— Problem to solve —
State only how many lines below include the word "down".

START Material supplied

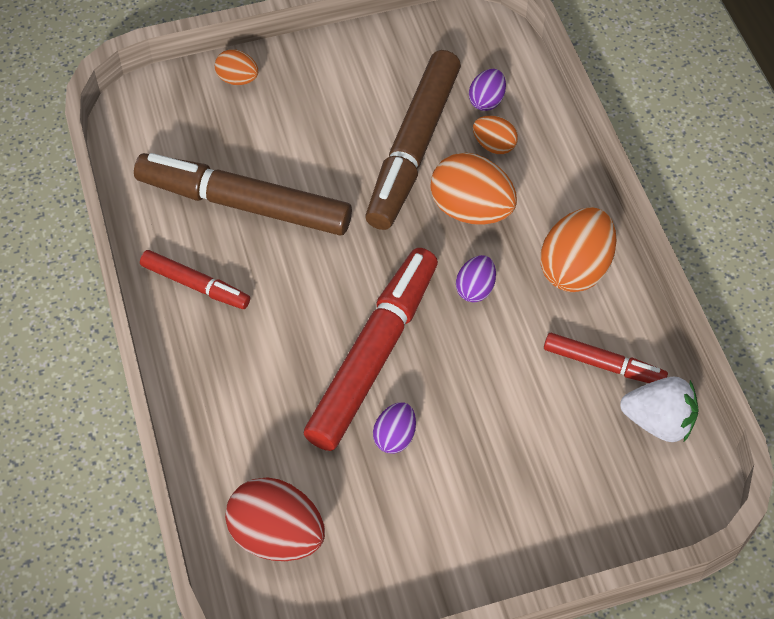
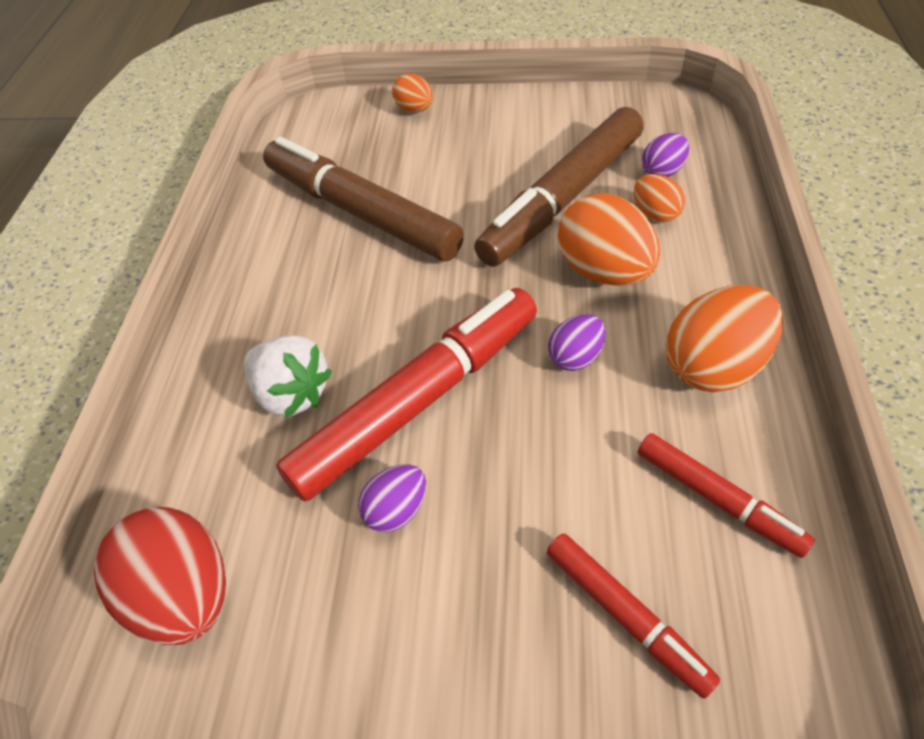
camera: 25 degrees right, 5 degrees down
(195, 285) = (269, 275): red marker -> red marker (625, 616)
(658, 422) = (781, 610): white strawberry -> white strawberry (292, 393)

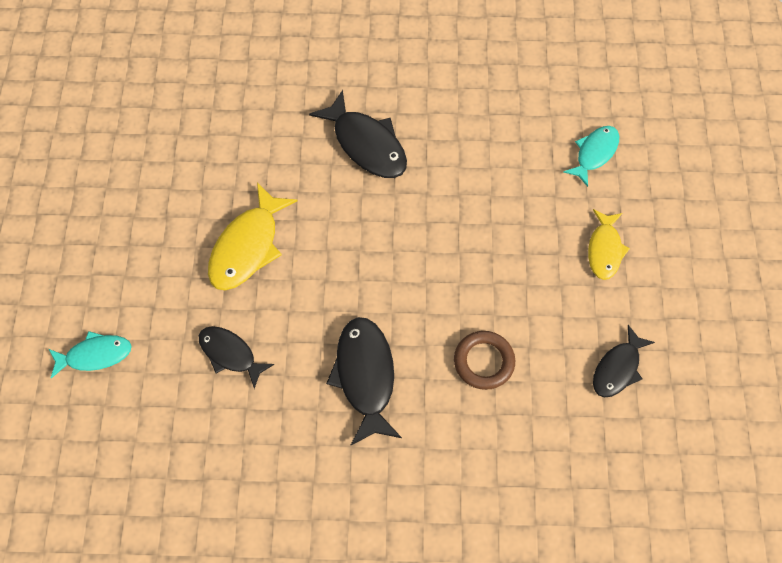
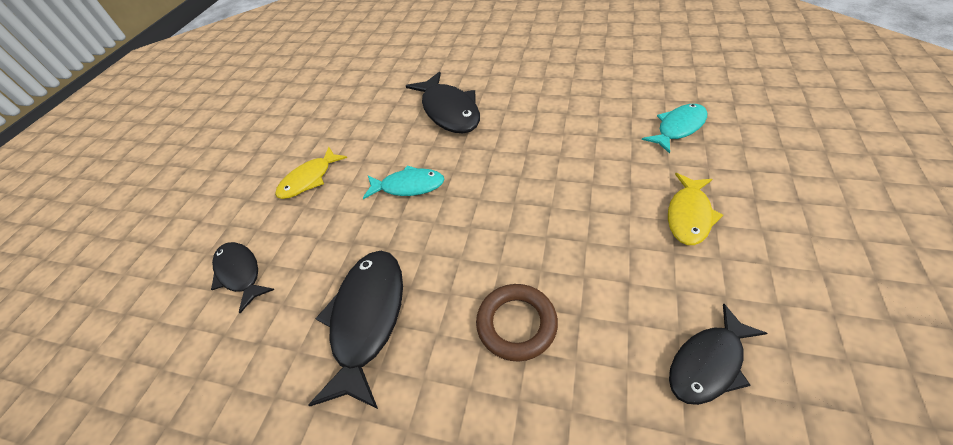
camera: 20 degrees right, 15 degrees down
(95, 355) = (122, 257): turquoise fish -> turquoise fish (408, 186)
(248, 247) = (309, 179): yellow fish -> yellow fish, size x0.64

END Material supplied

— Problem solution —
2